_What you should do_. Every line with "pink" in it should be copied from the data.

_Records for the task_.
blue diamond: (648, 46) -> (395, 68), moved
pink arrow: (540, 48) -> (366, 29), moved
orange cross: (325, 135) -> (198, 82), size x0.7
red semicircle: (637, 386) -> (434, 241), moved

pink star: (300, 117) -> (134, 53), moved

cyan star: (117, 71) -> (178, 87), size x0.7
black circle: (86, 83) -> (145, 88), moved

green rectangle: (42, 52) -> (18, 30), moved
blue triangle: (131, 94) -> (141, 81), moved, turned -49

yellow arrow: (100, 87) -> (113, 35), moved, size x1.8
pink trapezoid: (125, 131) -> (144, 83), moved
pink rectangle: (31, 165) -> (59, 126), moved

---

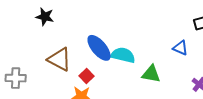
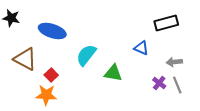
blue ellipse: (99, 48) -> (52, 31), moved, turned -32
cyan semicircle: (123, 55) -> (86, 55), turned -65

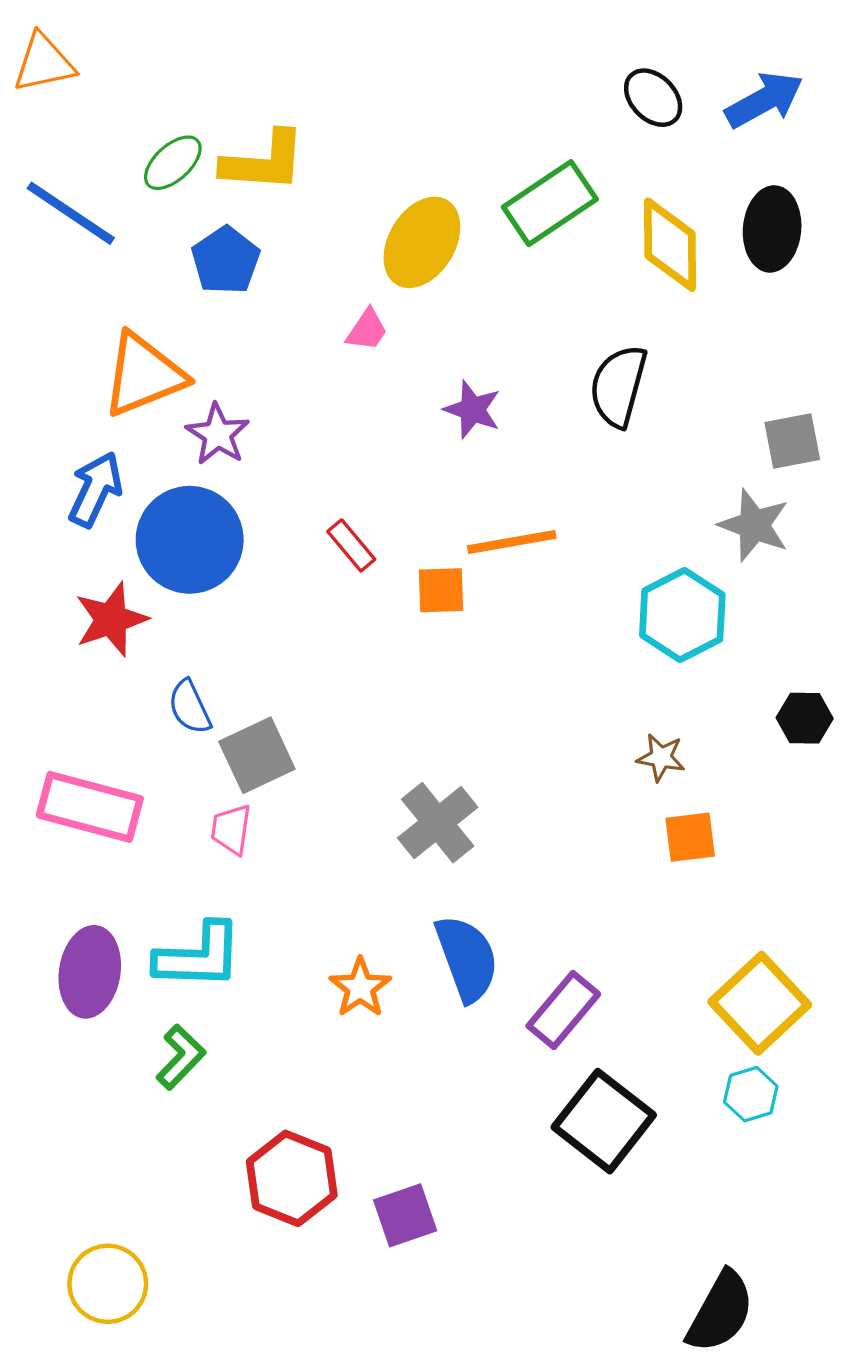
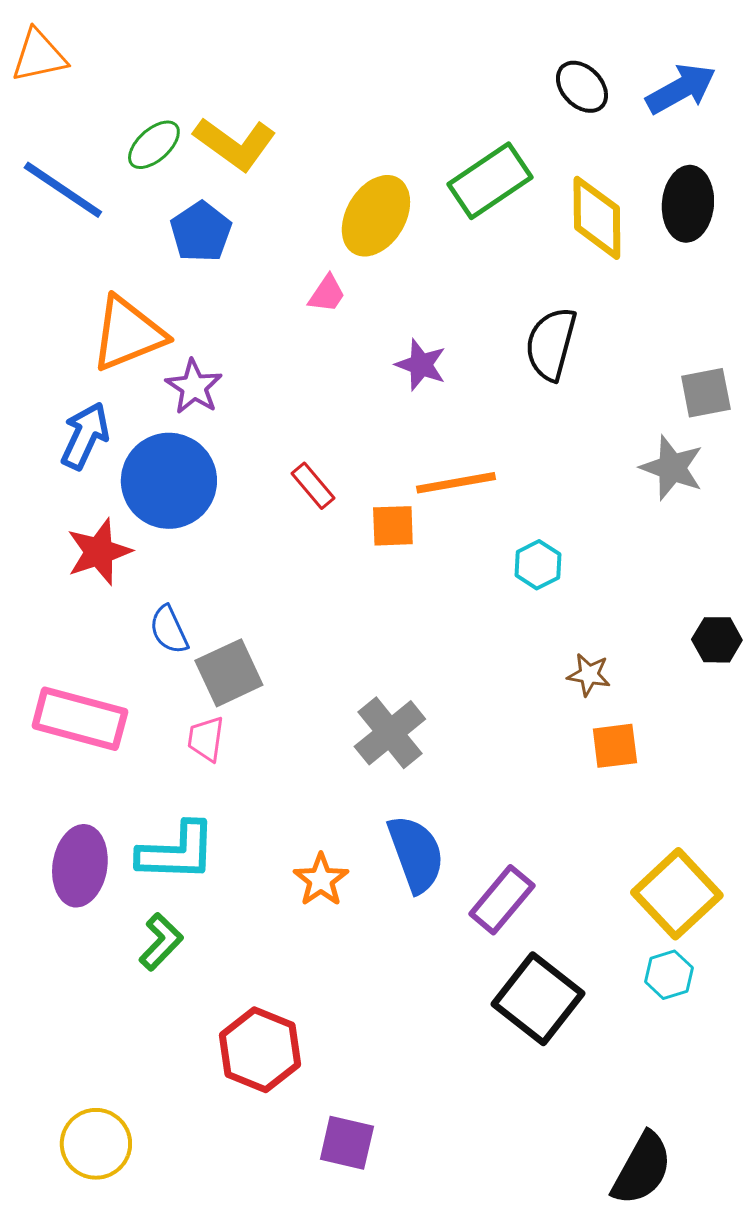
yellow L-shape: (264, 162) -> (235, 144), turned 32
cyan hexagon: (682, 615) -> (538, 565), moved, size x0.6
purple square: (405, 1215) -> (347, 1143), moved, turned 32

_Task solution_.
pink arrow: (540, 48) -> (366, 29), moved
pink star: (300, 117) -> (134, 53), moved
pink trapezoid: (125, 131) -> (144, 83), moved
pink rectangle: (31, 165) -> (59, 126), moved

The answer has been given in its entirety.